Top of Records for processing

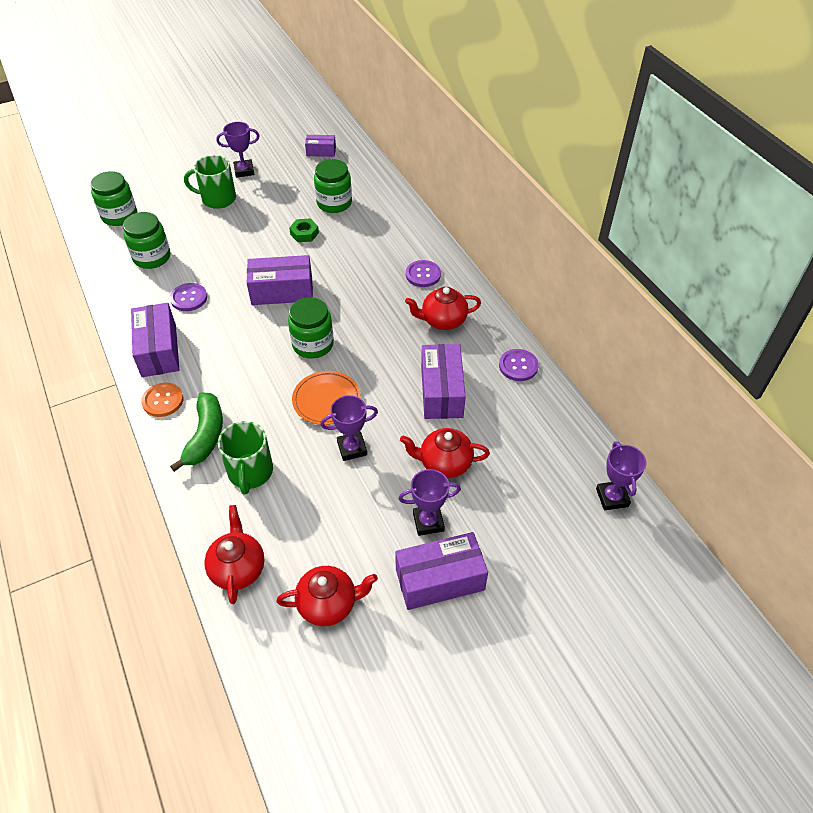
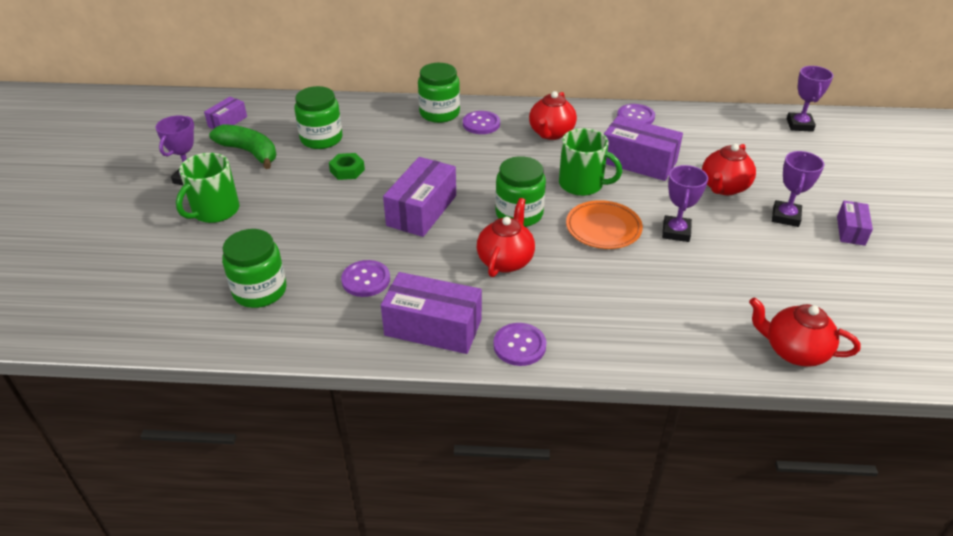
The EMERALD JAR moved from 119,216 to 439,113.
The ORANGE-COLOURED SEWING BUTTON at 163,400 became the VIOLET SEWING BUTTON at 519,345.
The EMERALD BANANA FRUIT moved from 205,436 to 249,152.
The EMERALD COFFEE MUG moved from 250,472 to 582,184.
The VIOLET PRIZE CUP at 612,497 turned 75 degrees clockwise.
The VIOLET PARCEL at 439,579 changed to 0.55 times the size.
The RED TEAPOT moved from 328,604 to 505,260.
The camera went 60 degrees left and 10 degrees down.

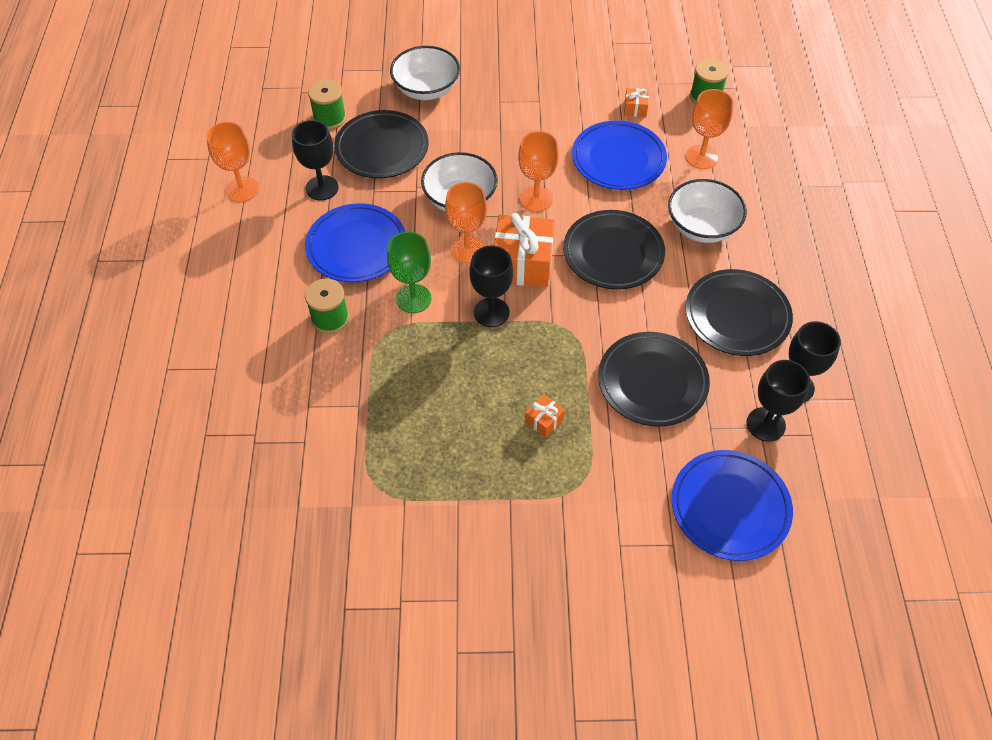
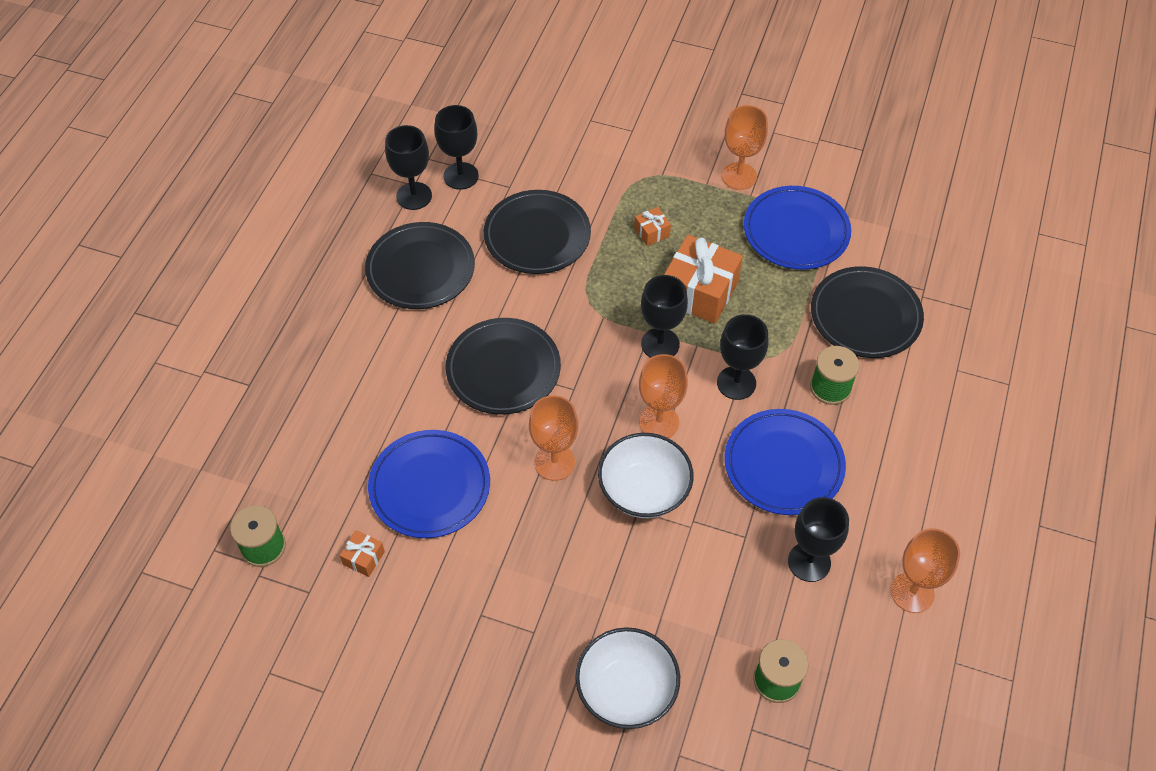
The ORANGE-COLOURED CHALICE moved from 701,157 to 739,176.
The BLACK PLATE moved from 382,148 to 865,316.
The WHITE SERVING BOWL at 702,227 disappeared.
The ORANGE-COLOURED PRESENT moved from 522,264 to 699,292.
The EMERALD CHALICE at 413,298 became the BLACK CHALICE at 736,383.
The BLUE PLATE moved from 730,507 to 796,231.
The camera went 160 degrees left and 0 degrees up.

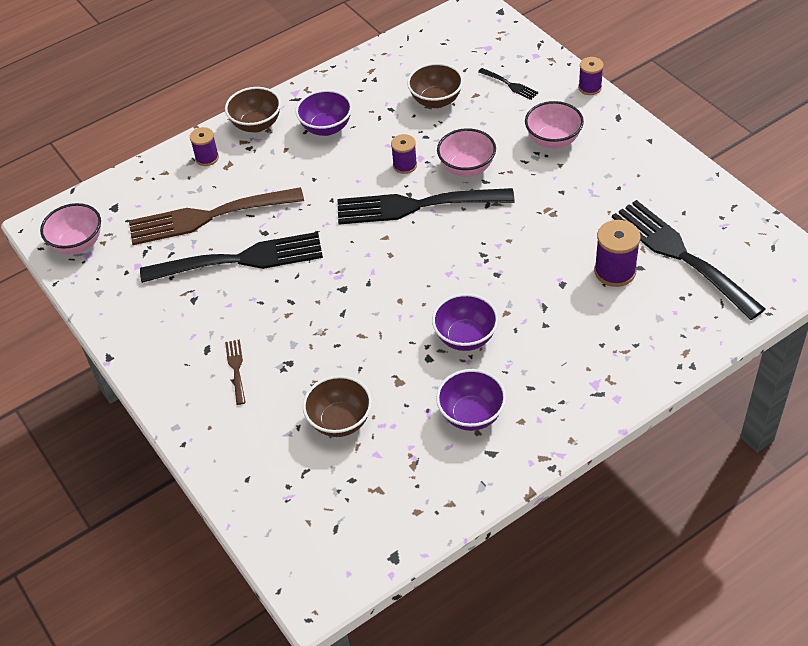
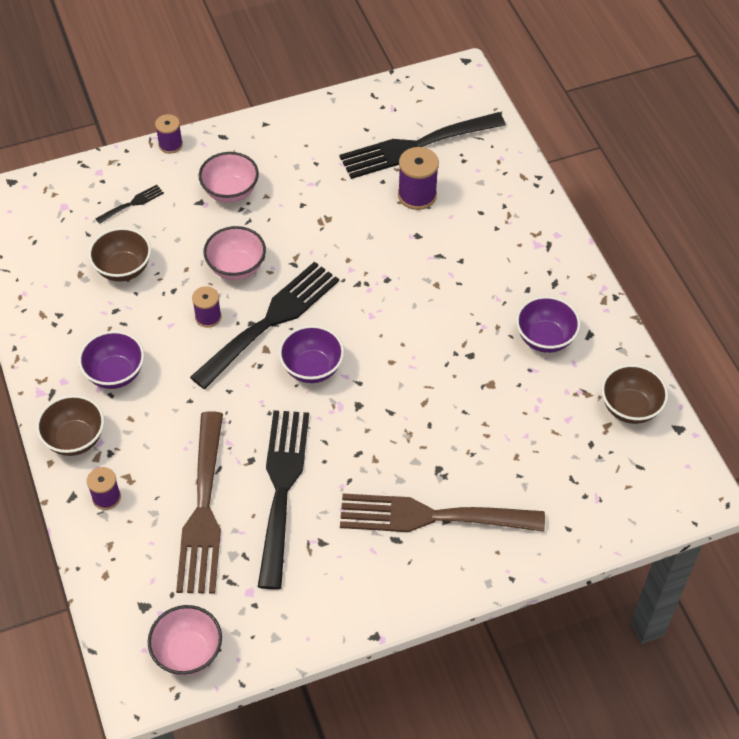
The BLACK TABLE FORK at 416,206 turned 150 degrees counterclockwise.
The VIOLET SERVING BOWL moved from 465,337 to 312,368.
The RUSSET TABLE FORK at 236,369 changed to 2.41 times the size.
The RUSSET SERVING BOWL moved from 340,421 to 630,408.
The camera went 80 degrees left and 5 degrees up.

Bottom of Records for processing

None of the pictures belong in the copy; transcribe the rest of the data exactly.

The EMERALD JAR moved from 119,216 to 439,113.
The ORANGE-COLOURED SEWING BUTTON at 163,400 became the VIOLET SEWING BUTTON at 519,345.
The EMERALD BANANA FRUIT moved from 205,436 to 249,152.
The EMERALD COFFEE MUG moved from 250,472 to 582,184.
The VIOLET PRIZE CUP at 612,497 turned 75 degrees clockwise.
The VIOLET PARCEL at 439,579 changed to 0.55 times the size.
The RED TEAPOT moved from 328,604 to 505,260.
The camera went 60 degrees left and 10 degrees down.

The ORANGE-COLOURED CHALICE moved from 701,157 to 739,176.
The BLACK PLATE moved from 382,148 to 865,316.
The WHITE SERVING BOWL at 702,227 disappeared.
The ORANGE-COLOURED PRESENT moved from 522,264 to 699,292.
The EMERALD CHALICE at 413,298 became the BLACK CHALICE at 736,383.
The BLUE PLATE moved from 730,507 to 796,231.
The camera went 160 degrees left and 0 degrees up.

The BLACK TABLE FORK at 416,206 turned 150 degrees counterclockwise.
The VIOLET SERVING BOWL moved from 465,337 to 312,368.
The RUSSET TABLE FORK at 236,369 changed to 2.41 times the size.
The RUSSET SERVING BOWL moved from 340,421 to 630,408.
The camera went 80 degrees left and 5 degrees up.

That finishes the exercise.